Stored entries:
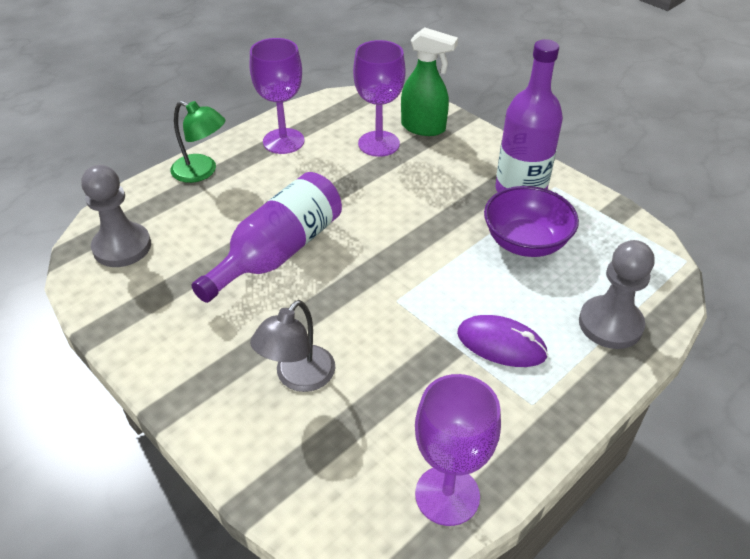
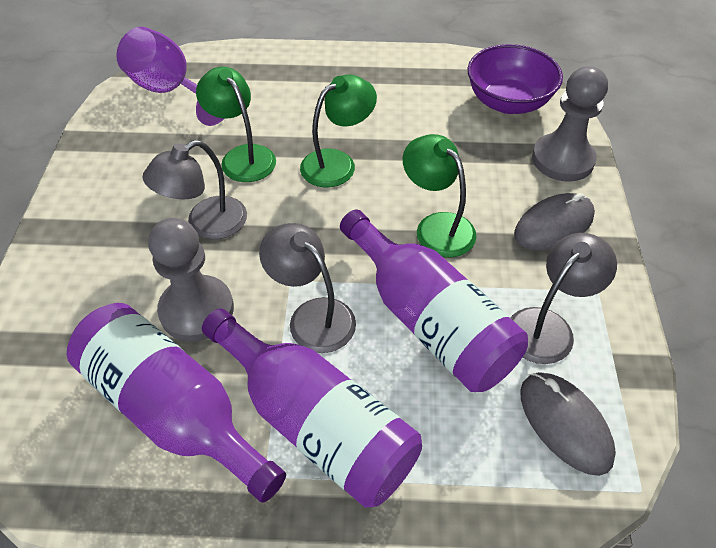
green lamp: 1 -> 3
green spray bottle: 1 -> 0
grey lamp: 1 -> 3
grey mouse: 0 -> 2
purple bottle: 2 -> 3
purple goblet: 3 -> 1
purple mouse: 1 -> 0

Task to carry out :: Lines from the one with "purple bottle: 2 -> 3" through the last line above must be printed exactly; no other line is to appear.

Expected output ::
purple bottle: 2 -> 3
purple goblet: 3 -> 1
purple mouse: 1 -> 0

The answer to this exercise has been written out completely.